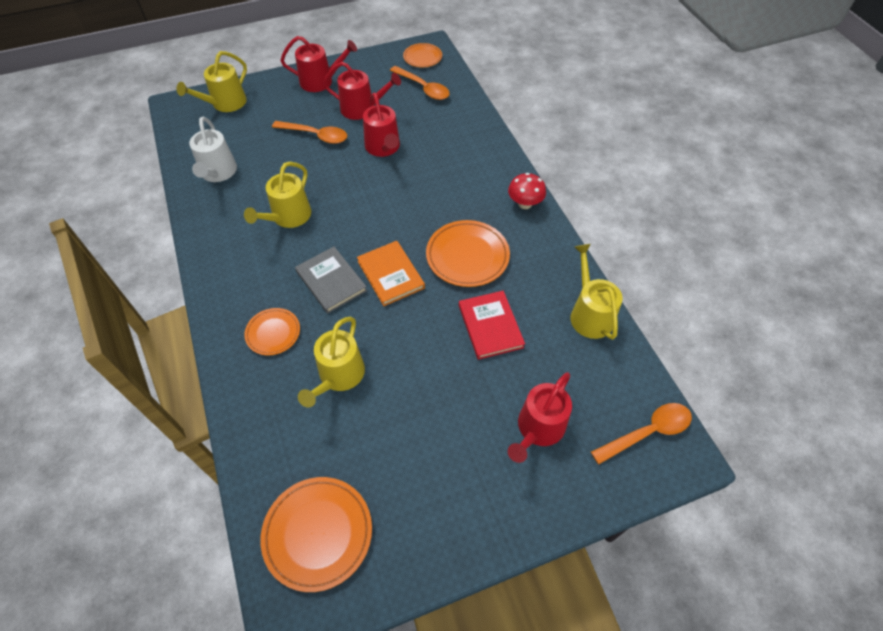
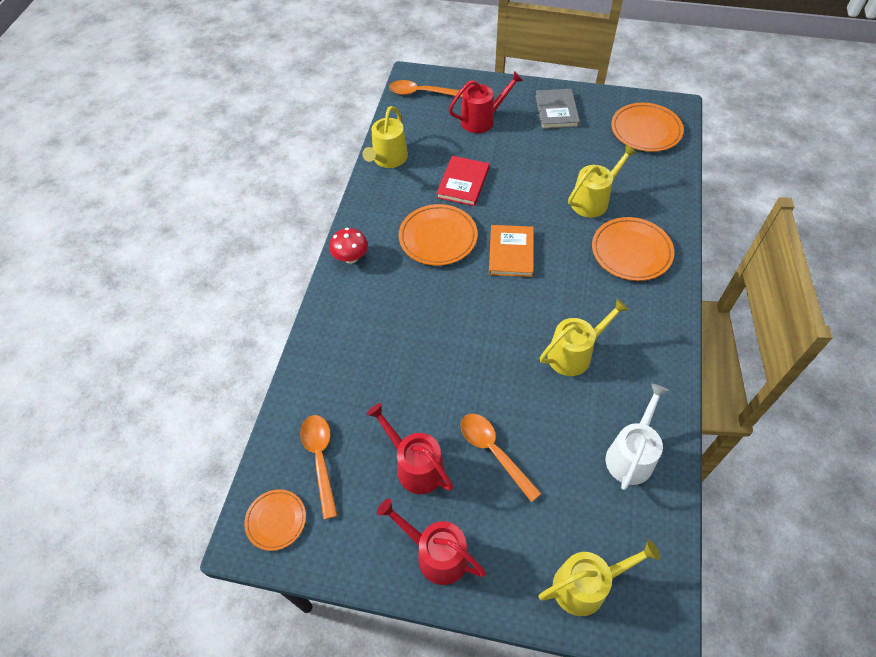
camera: 145 degrees left, 0 degrees up
(273, 333) = (631, 251): orange plate -> orange plate, size x1.66
(331, 281) = (564, 270): grey book -> grey book (556, 111)
(383, 147) = (430, 390): red watering can -> none

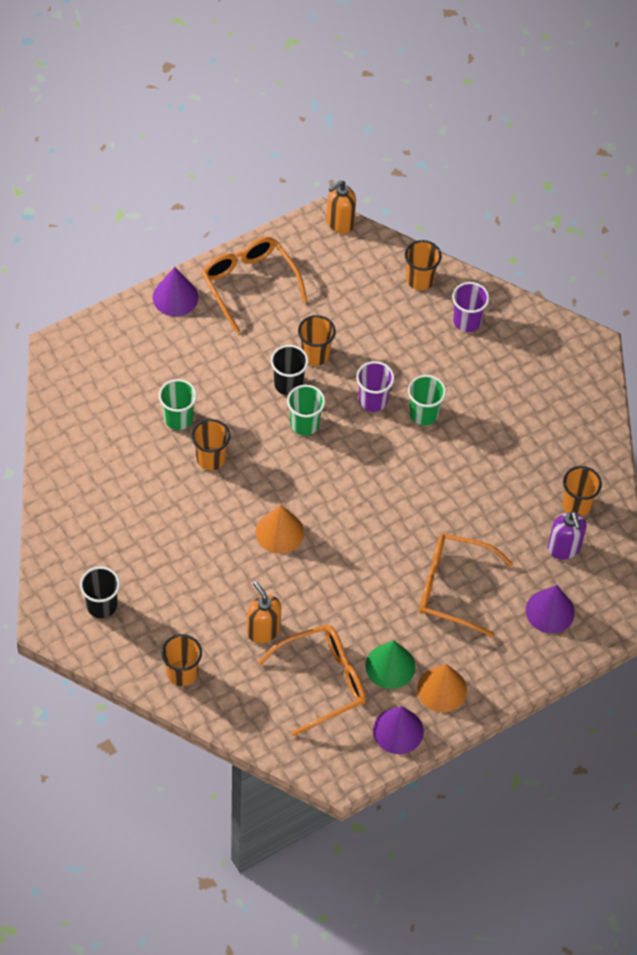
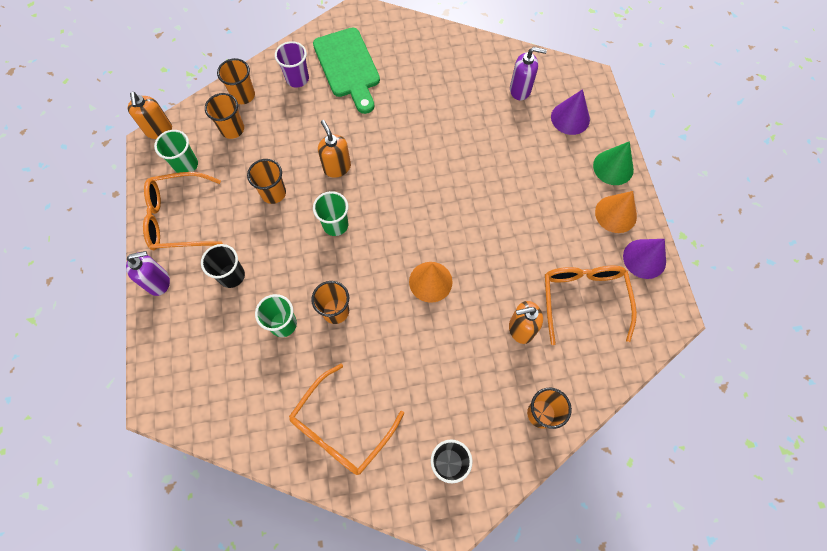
camera: 65 degrees left, 10 degrees up
(175, 297) = (158, 282): purple cone -> purple soap dispenser
(288, 384) = (291, 223): black cup -> black cup (232, 276)
(372, 400) = (337, 167): purple cup -> orange soap dispenser
(390, 666) = (584, 243): green cone -> green cone (613, 167)
(423, 414) = (366, 137): green cup -> green cup (186, 165)
(452, 588) = (528, 174): orange glasses -> orange glasses (341, 428)
(508, 364) = (348, 66): none -> green cutting board
(576, 505) = (487, 69): orange cup -> orange cup (232, 129)

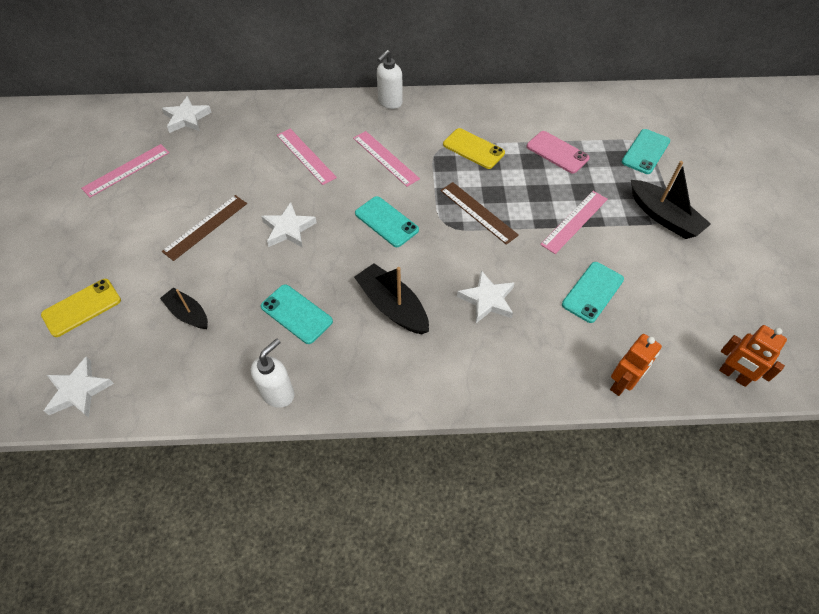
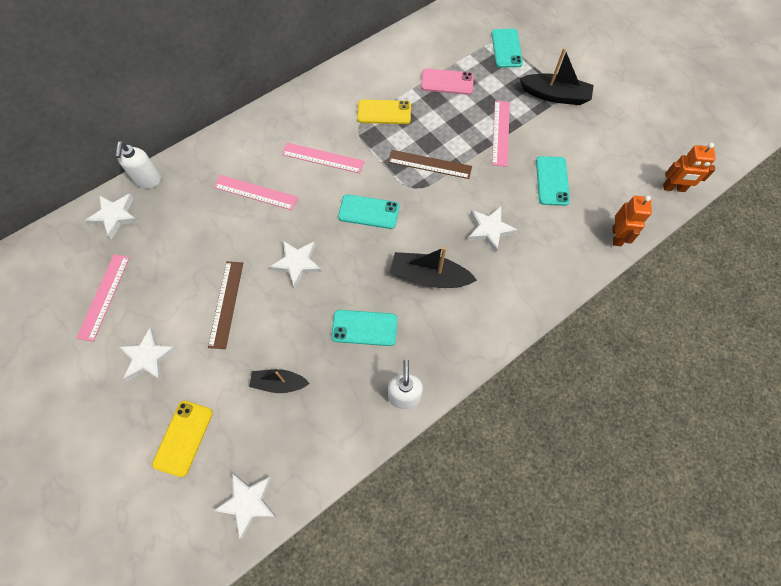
camera: 35 degrees left, 10 degrees up
(114, 232) = (148, 357): none -> white star
(390, 102) = (284, 106): white soap dispenser -> white soap dispenser (148, 180)

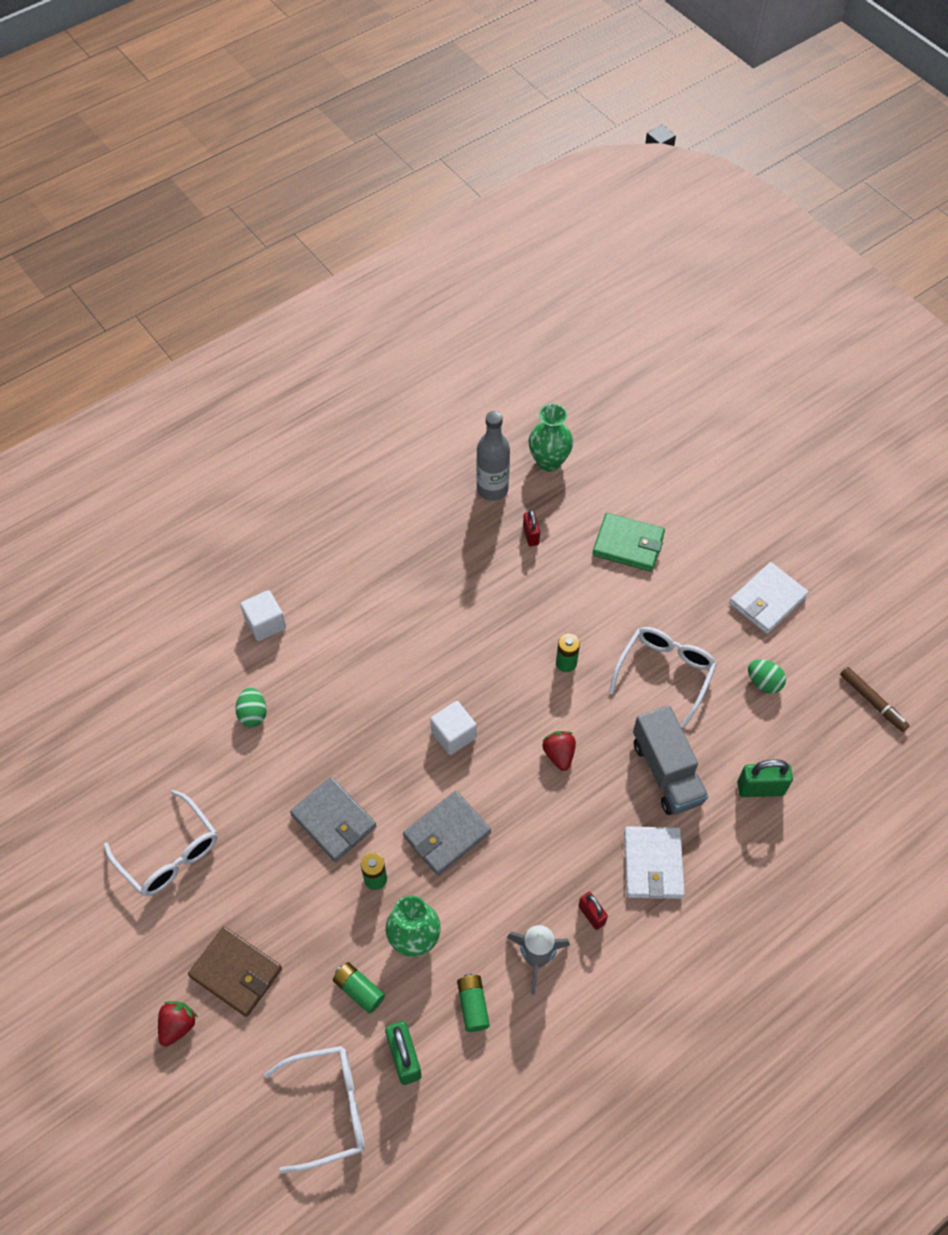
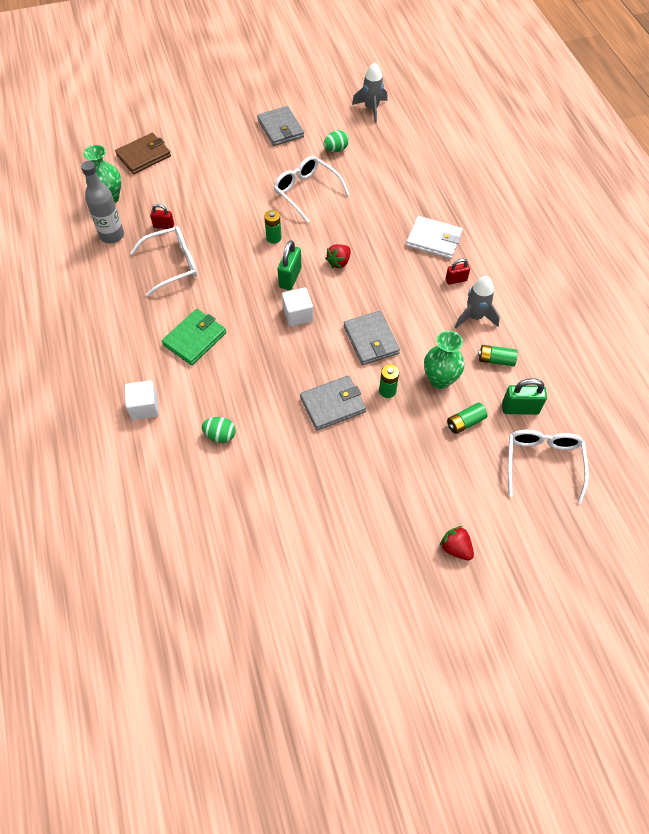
camera: 70 degrees left, 0 degrees up
(169, 854) = (314, 523): white glasses -> white glasses (173, 264)
(236, 972) = (427, 498): brown wallet -> brown wallet (144, 156)
(559, 754) = (339, 262): red strawberry -> red strawberry turned 60 degrees counterclockwise
(628, 544) = (202, 179): green wallet -> green wallet (194, 339)
(666, 772) = (375, 213): grey truck -> none
(760, 788) = (405, 175): green padlock -> green padlock (290, 278)
(767, 600) = (280, 128): white wallet -> grey wallet
(872, 702) = (371, 109): brown marker -> grey rocket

=-=-=-=-=

PROBLEM STATEMENT: Every entry above needs to be copied exactly, apart from its pictures.

SOLUTION FOR THIS PROBLEM:
camera: 145 degrees left, 0 degrees up
(273, 333) = (631, 251): orange plate -> orange plate, size x1.66
(331, 281) = (564, 270): grey book -> grey book (556, 111)
(383, 147) = (430, 390): red watering can -> none

camera: 65 degrees left, 10 degrees up
(175, 297) = (158, 282): purple cone -> purple soap dispenser
(288, 384) = (291, 223): black cup -> black cup (232, 276)
(372, 400) = (337, 167): purple cup -> orange soap dispenser
(390, 666) = (584, 243): green cone -> green cone (613, 167)
(423, 414) = (366, 137): green cup -> green cup (186, 165)
(452, 588) = (528, 174): orange glasses -> orange glasses (341, 428)
(508, 364) = (348, 66): none -> green cutting board
(576, 505) = (487, 69): orange cup -> orange cup (232, 129)

camera: 35 degrees left, 10 degrees up
(114, 232) = (148, 357): none -> white star
(390, 102) = (284, 106): white soap dispenser -> white soap dispenser (148, 180)

camera: 70 degrees left, 0 degrees up
(169, 854) = (314, 523): white glasses -> white glasses (173, 264)
(236, 972) = (427, 498): brown wallet -> brown wallet (144, 156)
(559, 754) = (339, 262): red strawberry -> red strawberry turned 60 degrees counterclockwise
(628, 544) = (202, 179): green wallet -> green wallet (194, 339)
(666, 772) = (375, 213): grey truck -> none
(760, 788) = (405, 175): green padlock -> green padlock (290, 278)
(767, 600) = (280, 128): white wallet -> grey wallet
(872, 702) = (371, 109): brown marker -> grey rocket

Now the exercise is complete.